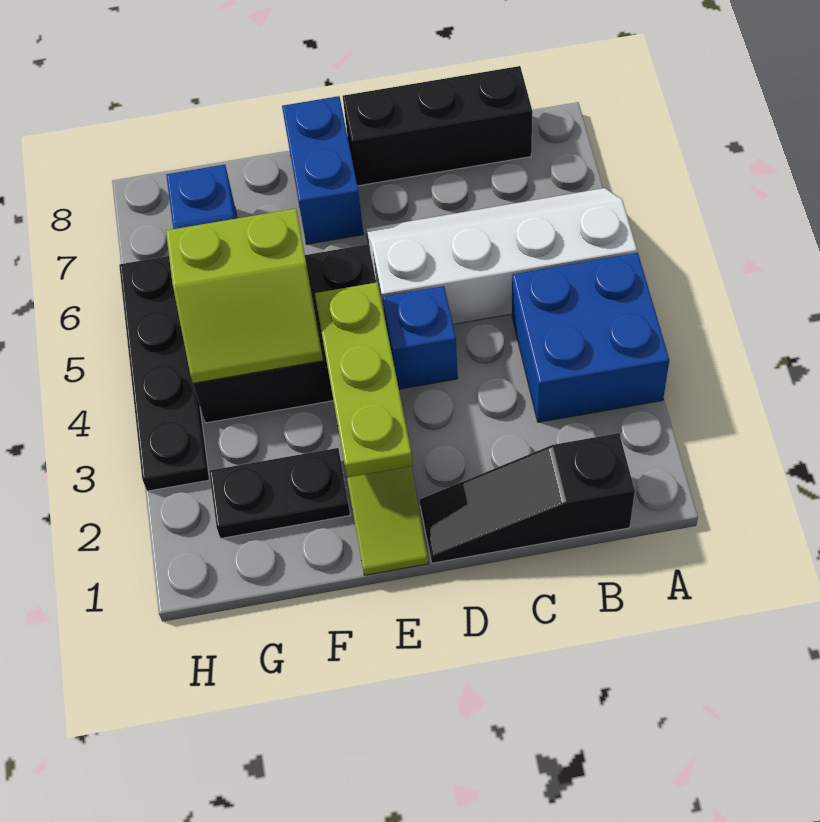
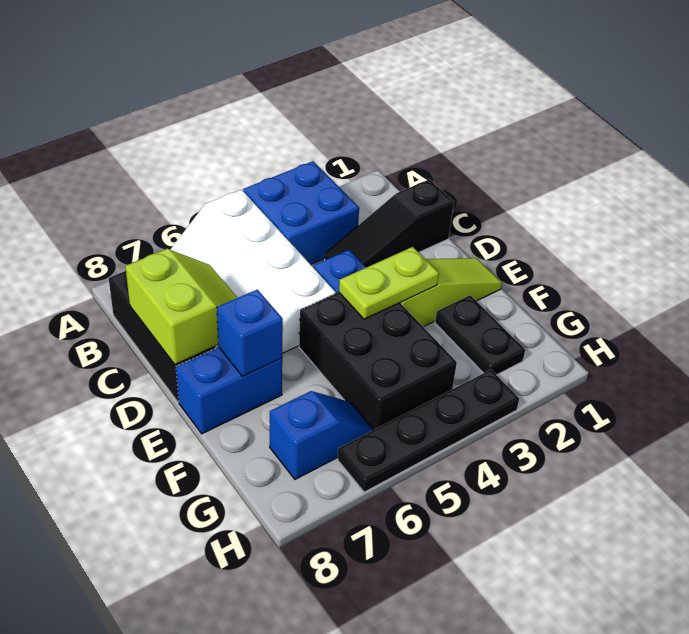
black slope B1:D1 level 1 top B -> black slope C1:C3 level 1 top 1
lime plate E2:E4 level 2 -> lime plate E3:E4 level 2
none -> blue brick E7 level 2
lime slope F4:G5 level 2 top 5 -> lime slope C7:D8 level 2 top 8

────

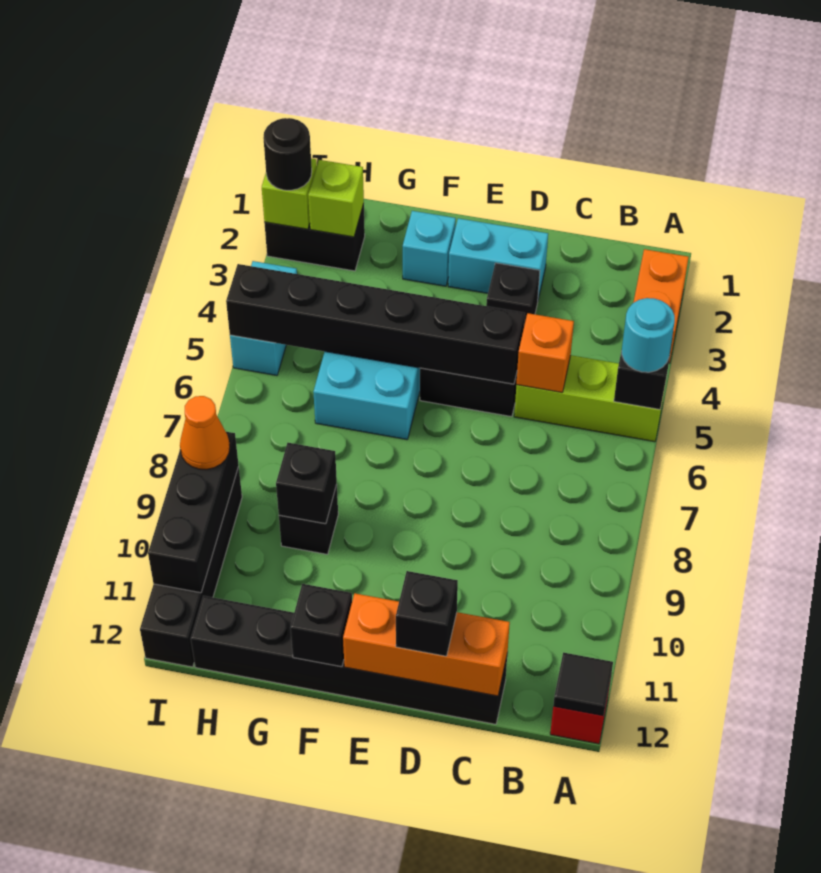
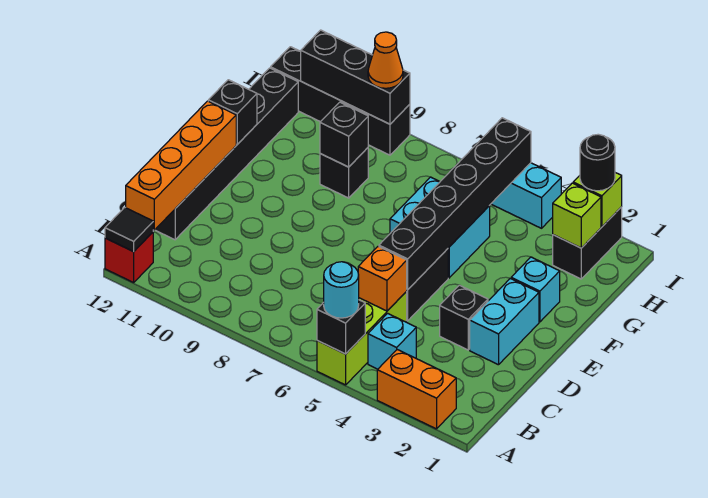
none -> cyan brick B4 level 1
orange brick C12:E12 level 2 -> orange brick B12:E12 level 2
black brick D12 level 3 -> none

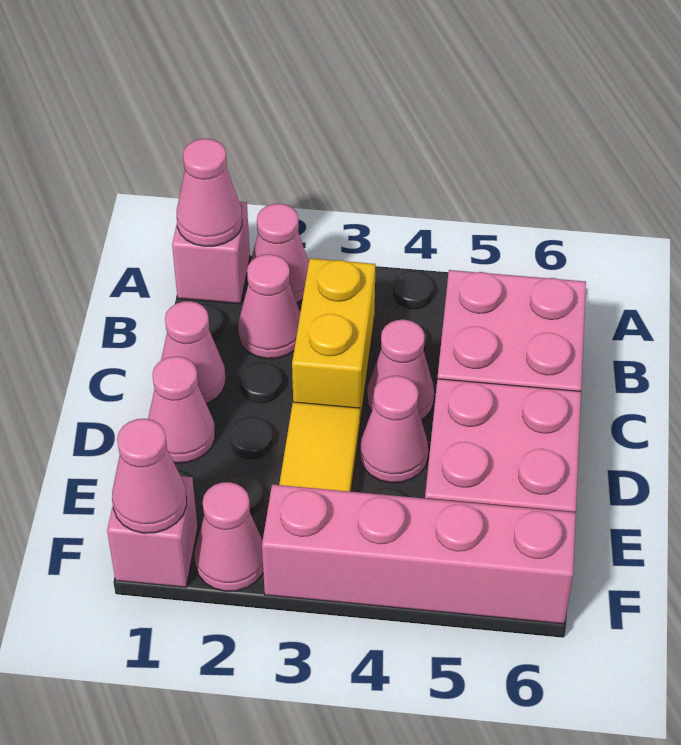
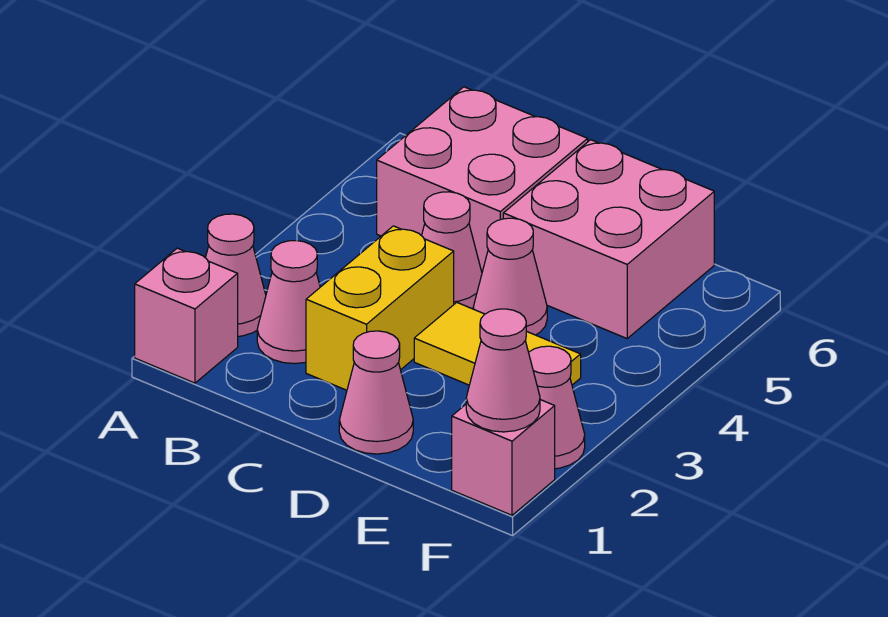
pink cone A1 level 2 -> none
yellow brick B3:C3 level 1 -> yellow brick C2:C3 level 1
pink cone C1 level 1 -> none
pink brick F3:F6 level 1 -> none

────

**What you have to do**.
Go through the material line by line and state how many lines hold "slope", with no other words.

**Answer box**.
2